Try it →
Format the items below as a JSON list of strings, one string per line, from the start of the items up to and including the line with "Identify the location". Leave out blank lines and the pictures.

Material for this task →
####################

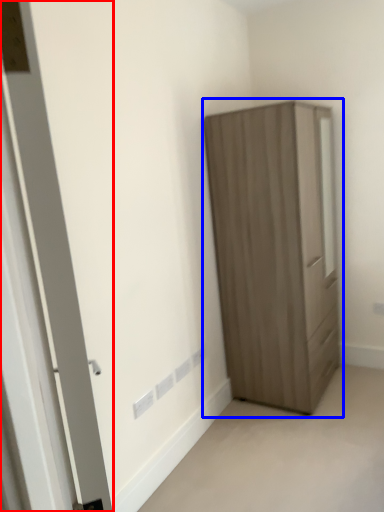
Question: Which point is further to the camera, door (highlighted by a red box) or cupboard (highlighted by a blue box)?

Choices:
 (A) door
 (B) cupboard

Answer: (B)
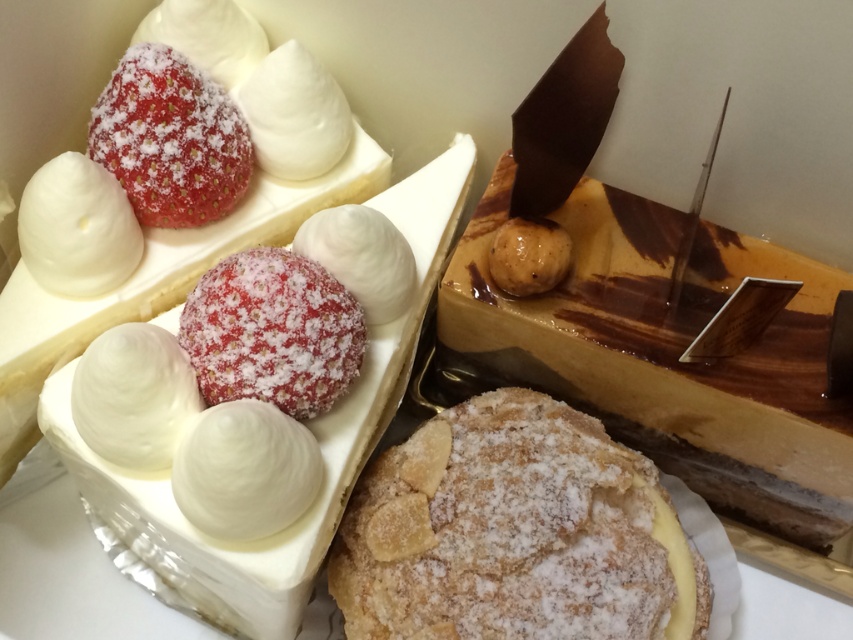
Is white glossy meringue at upper center further to camera compared to white fluffy ball at center?

That is True.

Describe the element at coordinates (294, 115) in the screenshot. I see `white glossy meringue at upper center` at that location.

The height and width of the screenshot is (640, 853). Find the location of `white glossy meringue at upper center`. white glossy meringue at upper center is located at coordinates (294, 115).

Between powdered sugar pastry at center and sugar-coated strawberry at center, which one appears on the right side from the viewer's perspective?

powdered sugar pastry at center

Describe the element at coordinates (514, 532) in the screenshot. This screenshot has width=853, height=640. I see `powdered sugar pastry at center` at that location.

At what (x,y) coordinates should I click in order to perform the action: click on powdered sugar pastry at center. Please return your answer as a coordinate pair (x, y). Looking at the image, I should click on (514, 532).

What do you see at coordinates (77, 228) in the screenshot? I see `white meringue at upper left` at bounding box center [77, 228].

Does white meringue at upper left have a greater height compared to white fluffy ball at center?

Yes.

This screenshot has width=853, height=640. What do you see at coordinates (77, 228) in the screenshot?
I see `white meringue at upper left` at bounding box center [77, 228].

Identify the location of white meringue at upper left. This screenshot has width=853, height=640. (77, 228).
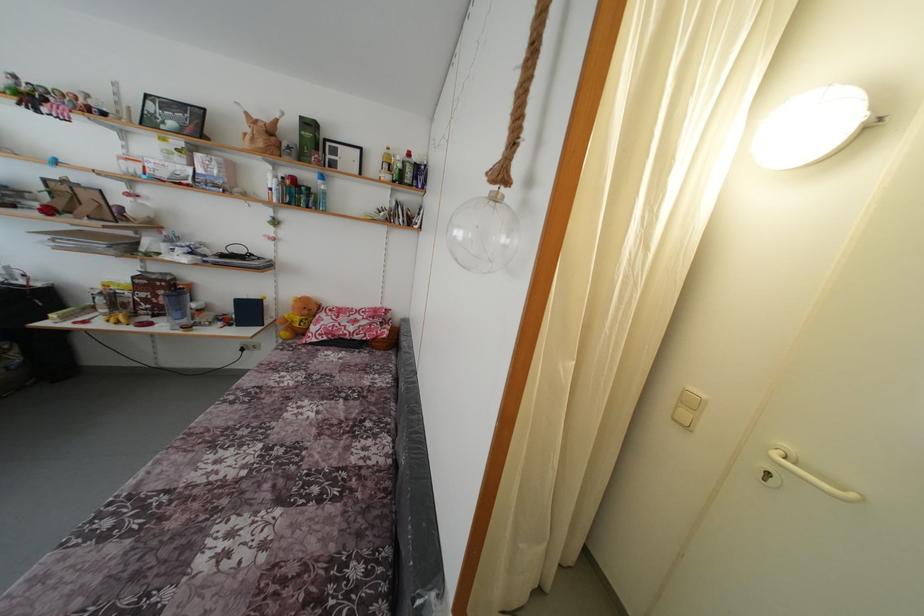
The location [297,317] corresponds to which object?

It corresponds to the yellow teddy bear in the image.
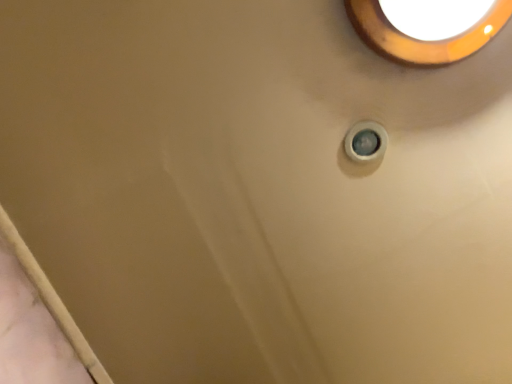
Question: Is white plastic knob at upper right situated inside matte orange light fixture at upper right or outside?

Choices:
 (A) inside
 (B) outside

Answer: (B)

Question: In terms of size, does white plastic knob at upper right appear bigger or smaller than matte orange light fixture at upper right?

Choices:
 (A) big
 (B) small

Answer: (B)

Question: Relative to matte orange light fixture at upper right, is white plastic knob at upper right in front or behind?

Choices:
 (A) front
 (B) behind

Answer: (B)

Question: Is matte orange light fixture at upper right in front of or behind white plastic knob at upper right in the image?

Choices:
 (A) front
 (B) behind

Answer: (A)

Question: From the image's perspective, relative to white plastic knob at upper right, is matte orange light fixture at upper right above or below?

Choices:
 (A) below
 (B) above

Answer: (B)

Question: Is matte orange light fixture at upper right situated inside white plastic knob at upper right or outside?

Choices:
 (A) inside
 (B) outside

Answer: (B)

Question: Is point (388, 44) positioned closer to the camera than point (350, 130)?

Choices:
 (A) farther
 (B) closer

Answer: (B)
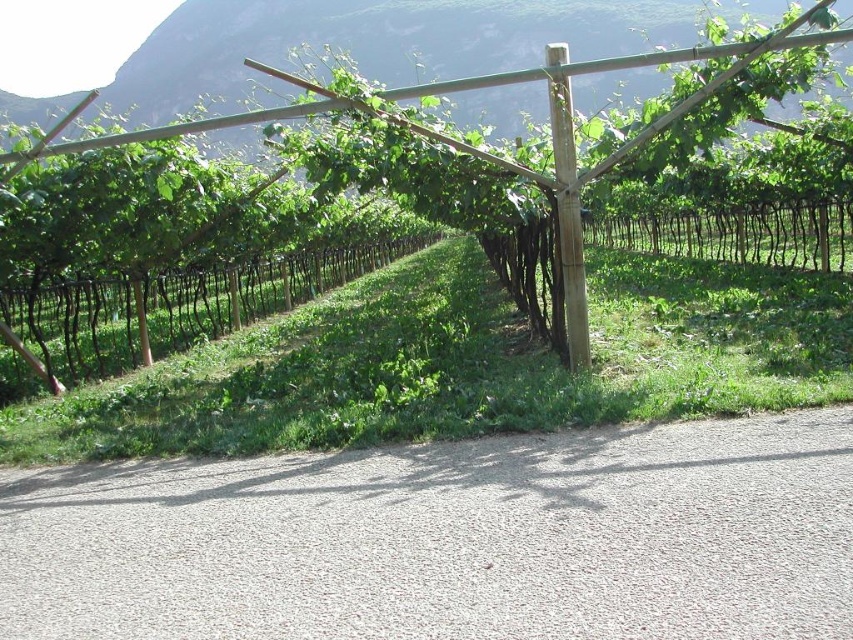
Question: Can you confirm if green wood fence at center is wider than brown wood pole at center?

Choices:
 (A) no
 (B) yes

Answer: (B)

Question: Does gray gravel path at lower center have a lesser width compared to green wood fence at center?

Choices:
 (A) yes
 (B) no

Answer: (A)

Question: Which object is closer to the camera taking this photo?

Choices:
 (A) green wood fence at center
 (B) green bamboo fence at center
 (C) gray gravel path at lower center
 (D) brown wood pole at center

Answer: (C)

Question: Estimate the real-world distances between objects in this image. Which object is farther from the green wood fence at center?

Choices:
 (A) gray gravel path at lower center
 (B) brown wood pole at center

Answer: (B)

Question: Considering the real-world distances, which object is closest to the brown wood pole at center?

Choices:
 (A) green bamboo fence at center
 (B) gray gravel path at lower center
 (C) green wood fence at center

Answer: (B)

Question: Does green wood fence at center have a lesser width compared to brown wood pole at center?

Choices:
 (A) yes
 (B) no

Answer: (B)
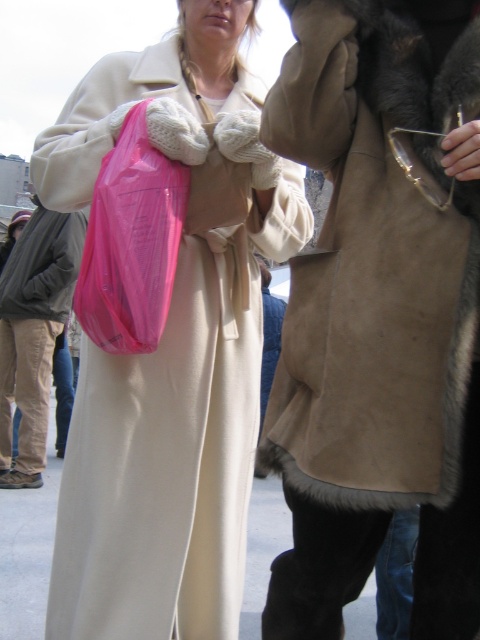
From the picture: You are standing in the scene and want to pick up both the matte plastic bag at center and the matte beige coat at lower left. Which object will you reach first?

You will reach the matte plastic bag at center first because it is closer to the viewer than the matte beige coat at lower left.

You are standing in the cold weather scene and want to determine which object is higher. You see the suede fur coat at right and the pink plastic bag at center. Which one has a greater height?

The suede fur coat at right is taller than the pink plastic bag at center.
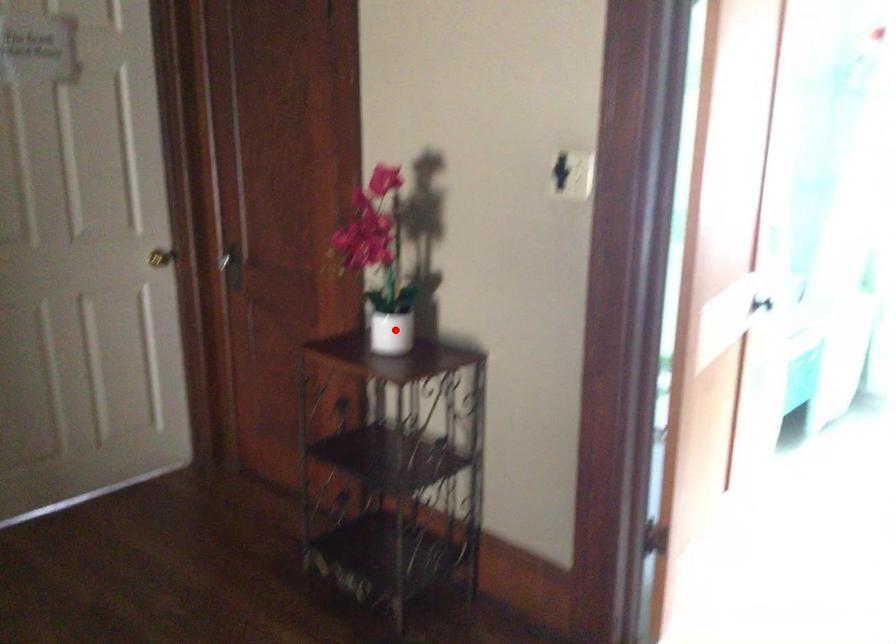
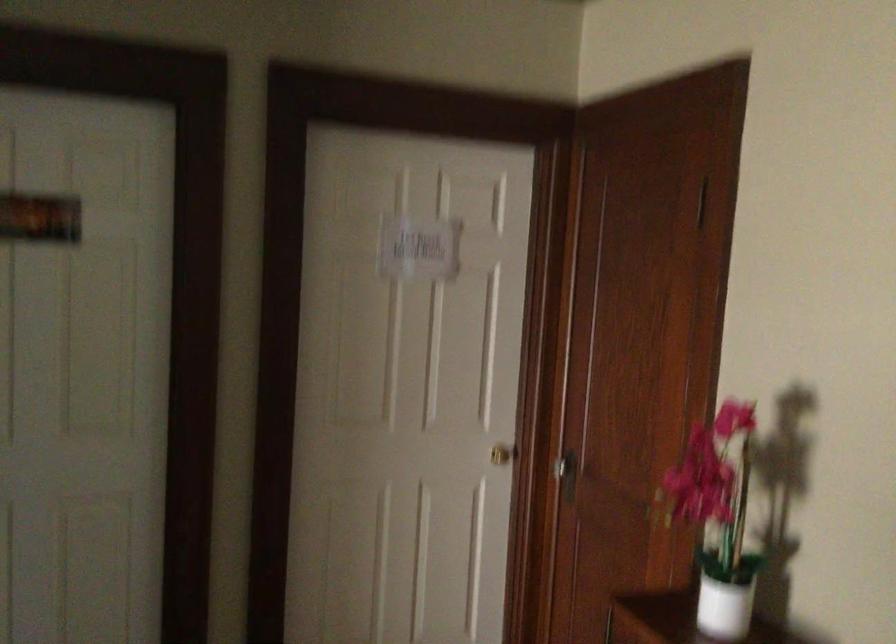
Locate, in the second image, the point that corresponds to the highlighted location in the first image.

(725, 607)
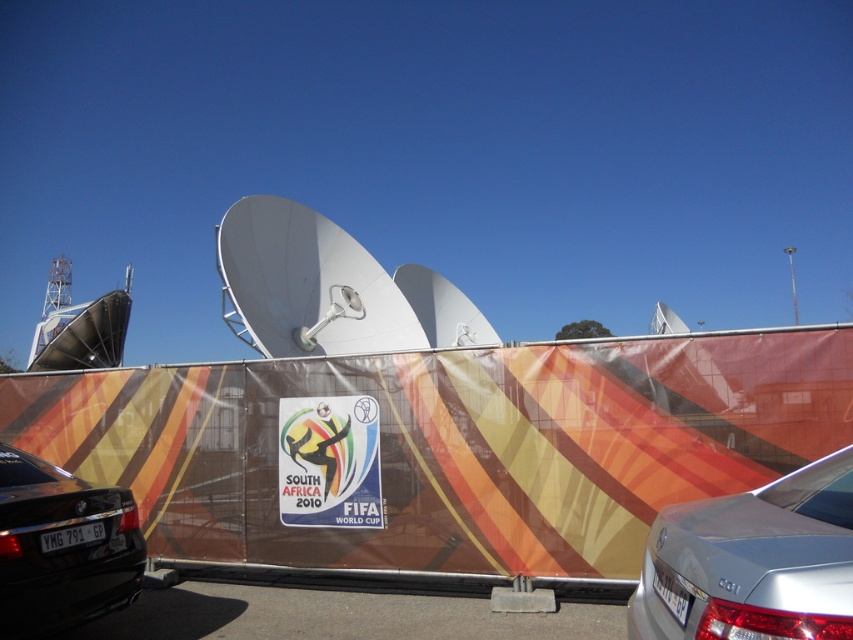
Question: Which object is closer to the camera taking this photo?

Choices:
 (A) shiny black sedan at lower left
 (B) black plastic license plate at lower left
 (C) white plastic license plate at lower right
 (D) silver metallic sedan at lower right

Answer: (D)

Question: Can you confirm if white plastic license plate at lower right is positioned to the right of black plastic license plate at lower left?

Choices:
 (A) yes
 (B) no

Answer: (A)

Question: Which object is closer to the camera taking this photo?

Choices:
 (A) shiny black sedan at lower left
 (B) white plastic license plate at lower right

Answer: (B)

Question: Which object is positioned farthest from the shiny black sedan at lower left?

Choices:
 (A) white plastic license plate at lower right
 (B) black plastic license plate at lower left

Answer: (A)

Question: Can you confirm if silver metallic sedan at lower right is bigger than white plastic license plate at lower right?

Choices:
 (A) yes
 (B) no

Answer: (A)

Question: Can you confirm if shiny black sedan at lower left is positioned to the right of white plastic license plate at lower right?

Choices:
 (A) no
 (B) yes

Answer: (A)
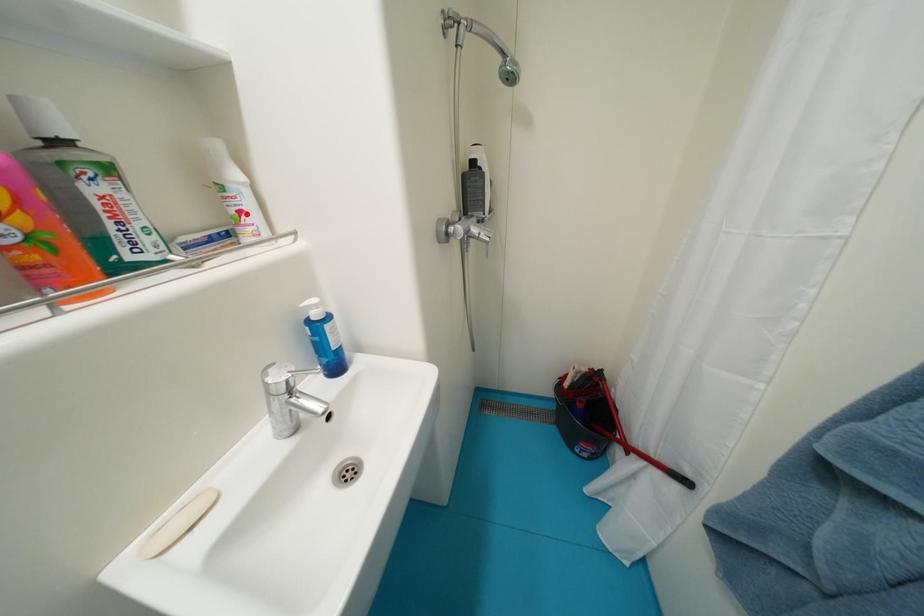
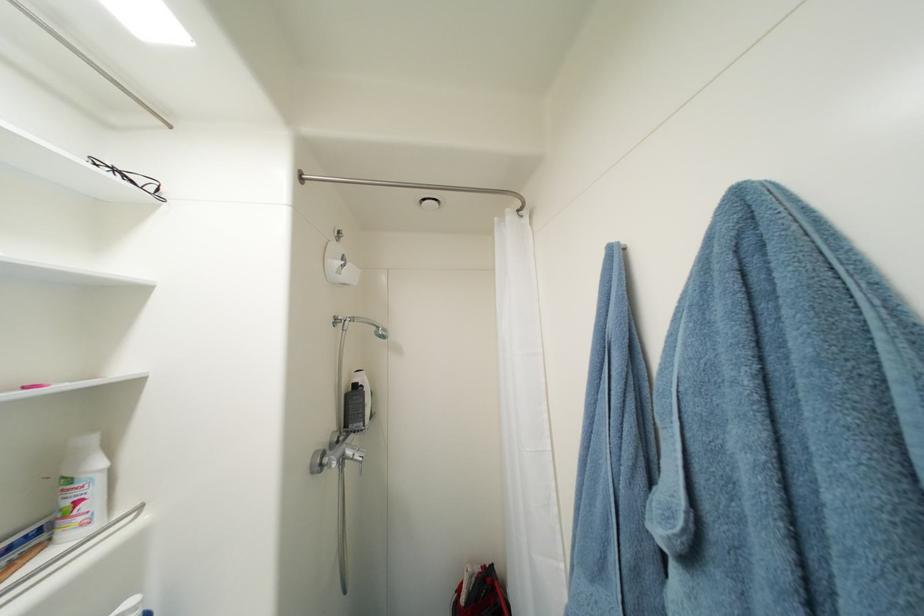
Find the pixel in the second image that matches the highlighted location in the first image.

(84, 504)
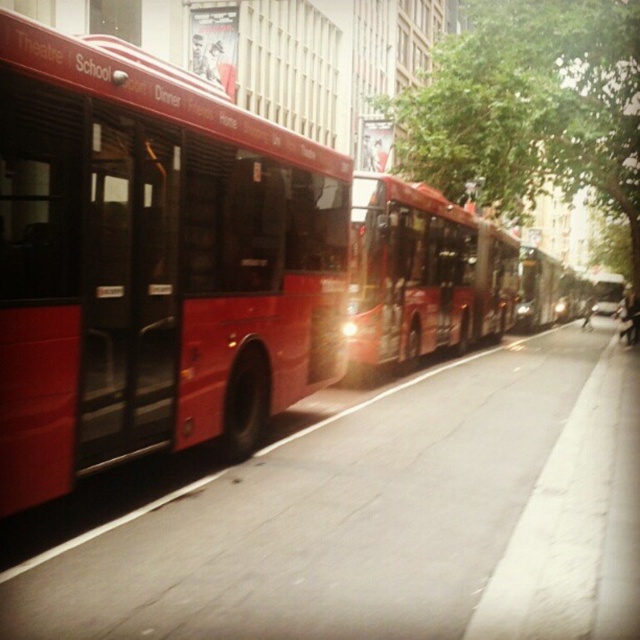
Question: Among these objects, which one is farthest from the camera?

Choices:
 (A) shiny red bus at center
 (B) matte red bus at left

Answer: (A)

Question: Can you confirm if matte red bus at left is positioned above metallic red bus at center?

Choices:
 (A) yes
 (B) no

Answer: (B)

Question: Which object is positioned farthest from the matte red bus at left?

Choices:
 (A) metallic red bus at center
 (B) shiny red bus at center

Answer: (A)

Question: Is shiny red bus at center below metallic red bus at center?

Choices:
 (A) yes
 (B) no

Answer: (B)

Question: Estimate the real-world distances between objects in this image. Which object is farther from the metallic red bus at center?

Choices:
 (A) shiny red bus at center
 (B) matte red bus at left

Answer: (B)

Question: Is shiny red bus at center below metallic red bus at center?

Choices:
 (A) yes
 (B) no

Answer: (B)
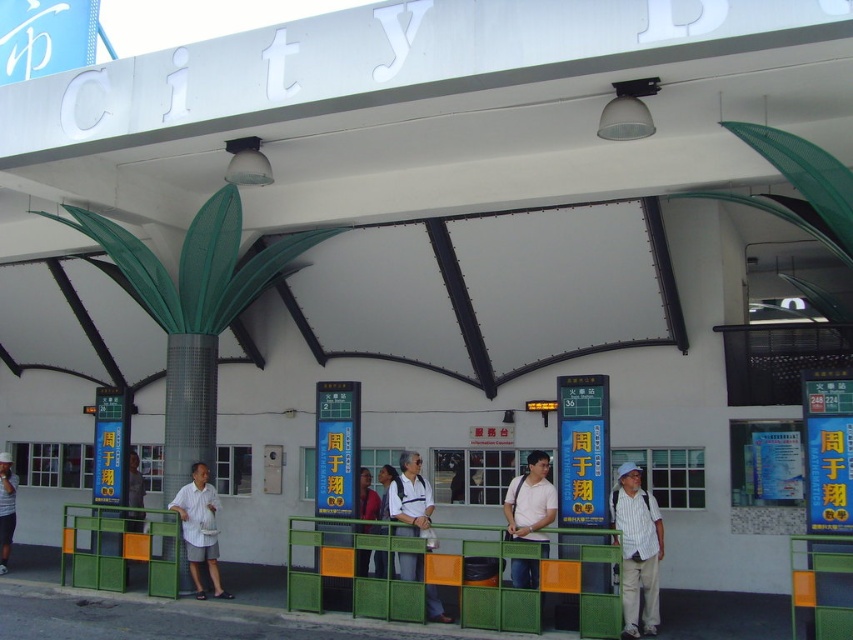
Question: Which point appears farthest from the camera in this image?

Choices:
 (A) (6, 493)
 (B) (525, 572)
 (C) (386, 477)
 (D) (416, 557)

Answer: (A)

Question: Is white striped shirt at center above white fabric shirt at center?

Choices:
 (A) yes
 (B) no

Answer: (B)

Question: Does light gray cotton shirt at center appear over matte pink shirt at center?

Choices:
 (A) yes
 (B) no

Answer: (B)

Question: Which of the following is the farthest from the observer?

Choices:
 (A) white matte shirt at center
 (B) white fabric shirt at center
 (C) white shirt at center
 (D) white cotton shirt at center

Answer: (D)

Question: Which of the following is the closest to the observer?

Choices:
 (A) coord(1,520)
 (B) coord(202,532)

Answer: (B)

Question: Does white matte shirt at center have a greater width compared to matte pink shirt at center?

Choices:
 (A) yes
 (B) no

Answer: (A)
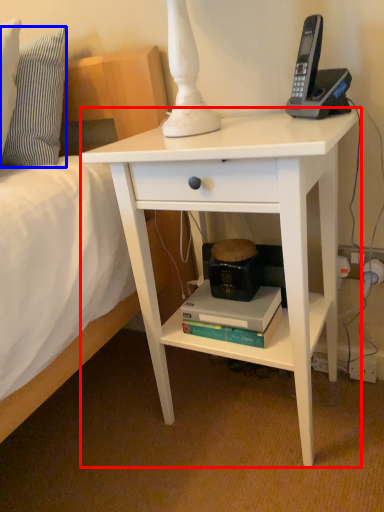
Question: Which of the following is the closest to the observer, desk (highlighted by a red box) or pillow (highlighted by a blue box)?

Choices:
 (A) desk
 (B) pillow

Answer: (A)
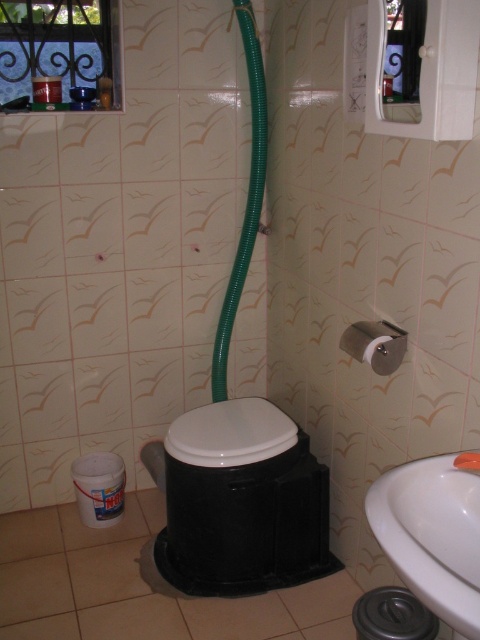
Does white matte toilet lid at center have a larger size compared to green rubber hose at center?

No.

Who is lower down, white matte toilet lid at center or green rubber hose at center?

white matte toilet lid at center is lower down.

Locate an element on the screen. The width and height of the screenshot is (480, 640). white matte toilet lid at center is located at coordinates (230, 433).

I want to click on white matte toilet lid at center, so click(230, 433).

I want to click on white glossy sink at lower right, so click(432, 536).

Between white glossy sink at lower right and green rubber hose at center, which one appears on the left side from the viewer's perspective?

From the viewer's perspective, green rubber hose at center appears more on the left side.

Is point (418, 493) closer to viewer compared to point (262, 68)?

Yes, it is in front of point (262, 68).

Where is `white glossy sink at lower right`? The width and height of the screenshot is (480, 640). white glossy sink at lower right is located at coordinates (432, 536).

In the scene shown: Which is below, black plastic toilet at lower center or white glossy sink at lower right?

black plastic toilet at lower center is lower down.

Does black plastic toilet at lower center have a greater width compared to white glossy sink at lower right?

Yes.

Which is behind, point (289, 577) or point (420, 596)?

Point (289, 577)

Locate an element on the screen. This screenshot has height=640, width=480. black plastic toilet at lower center is located at coordinates (241, 500).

####################

Worked solution →
[
  "Question: Which point is further to the camera, door (highlighted by a red box) or cupboard (highlighted by a blue box)?",
  "Choices:",
  " (A) door",
  " (B) cupboard",
  "Answer: (B)",
  "Is white glossy meringue at upper center further to camera compared to white fluffy ball at center?",
  "That is True.",
  "Describe the element at coordinates (294, 115) in the screenshot. I see `white glossy meringue at upper center` at that location.",
  "The height and width of the screenshot is (640, 853). Find the location of `white glossy meringue at upper center`. white glossy meringue at upper center is located at coordinates (294, 115).",
  "Between powdered sugar pastry at center and sugar-coated strawberry at center, which one appears on the right side from the viewer's perspective?",
  "powdered sugar pastry at center",
  "Describe the element at coordinates (514, 532) in the screenshot. This screenshot has width=853, height=640. I see `powdered sugar pastry at center` at that location.",
  "At what (x,y) coordinates should I click in order to perform the action: click on powdered sugar pastry at center. Please return your answer as a coordinate pair (x, y). Looking at the image, I should click on (514, 532).",
  "What do you see at coordinates (77, 228) in the screenshot? I see `white meringue at upper left` at bounding box center [77, 228].",
  "Does white meringue at upper left have a greater height compared to white fluffy ball at center?",
  "Yes.",
  "This screenshot has width=853, height=640. What do you see at coordinates (77, 228) in the screenshot?",
  "I see `white meringue at upper left` at bounding box center [77, 228].",
  "Identify the location of white meringue at upper left. This screenshot has width=853, height=640. (77, 228)."
]